= Exercise prompt =
Copy out each line of the items below that contains the word "with".

= Data shown =
- - - - -

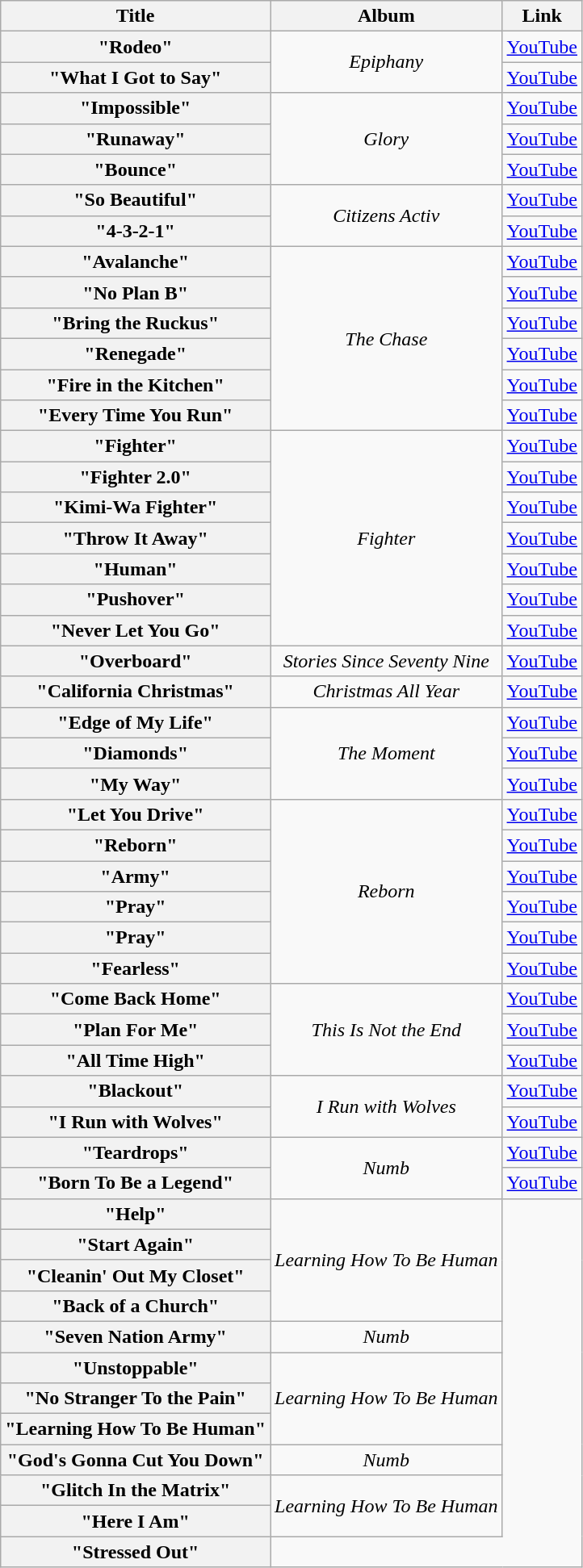
"God's Gonna Cut You Down" [136, 1461]
"Let You Drive" [136, 815]
"Fire in the Kitchen" [136, 385]
"Seven Nation Army" [136, 1337]
The Moment [387, 753]
"Never Let You Go" [136, 631]
This Is Not the End [387, 1030]
"Army" [136, 876]
"Blackout" [136, 1092]
"Rodeo" [136, 47]
"Reborn" [136, 845]
"Edge of My Life" [136, 723]
Reborn [387, 891]
"Come Back Home" [136, 1000]
"Renegade" [136, 354]
"Kimi-Wa Fighter" [136, 508]
"Fighter" [136, 447]
"Impossible" [136, 108]
"Here I Am" [136, 1522]
"All Time High" [136, 1061]
Title [136, 16]
"4-3-2-1" [136, 231]
"Bring the Ruckus" [136, 323]
"Avalanche" [136, 262]
"I Run with Wolves" [136, 1122]
"Help" [136, 1214]
Glory [387, 139]
Epiphany [387, 62]
"Cleanin' Out My Closet" [136, 1276]
"Stressed Out" [136, 1553]
Link [542, 16]
"Every Time You Run" [136, 416]
"Diamonds" [136, 753]
"So Beautiful" [136, 200]
"Throw It Away" [136, 539]
"Unstoppable" [136, 1369]
"Learning How To Be Human" [136, 1430]
"No Plan B" [136, 292]
I Run with Wolves [387, 1107]
"Human" [136, 569]
Fighter [387, 539]
"Start Again" [136, 1245]
Stories Since Seventy Nine [387, 661]
"My Way" [136, 784]
"What I Got to Say" [136, 78]
Citizens Activ [387, 216]
"Fighter 2.0" [136, 477]
"No Stranger To the Pain" [136, 1399]
"Glitch In the Matrix" [136, 1491]
The Chase [387, 338]
"Fearless" [136, 969]
"Bounce" [136, 170]
"Pushover" [136, 600]
Christmas All Year [387, 692]
"Runaway" [136, 139]
"Born To Be a Legend" [136, 1184]
"Back of a Church" [136, 1307]
"Overboard" [136, 661]
"Plan For Me" [136, 1030]
Album [387, 16]
"Teardrops" [136, 1153]
"California Christmas" [136, 692]
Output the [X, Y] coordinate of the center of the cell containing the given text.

- - - - -

= Task result =
"I Run with Wolves" [136, 1122]
I Run with Wolves [387, 1107]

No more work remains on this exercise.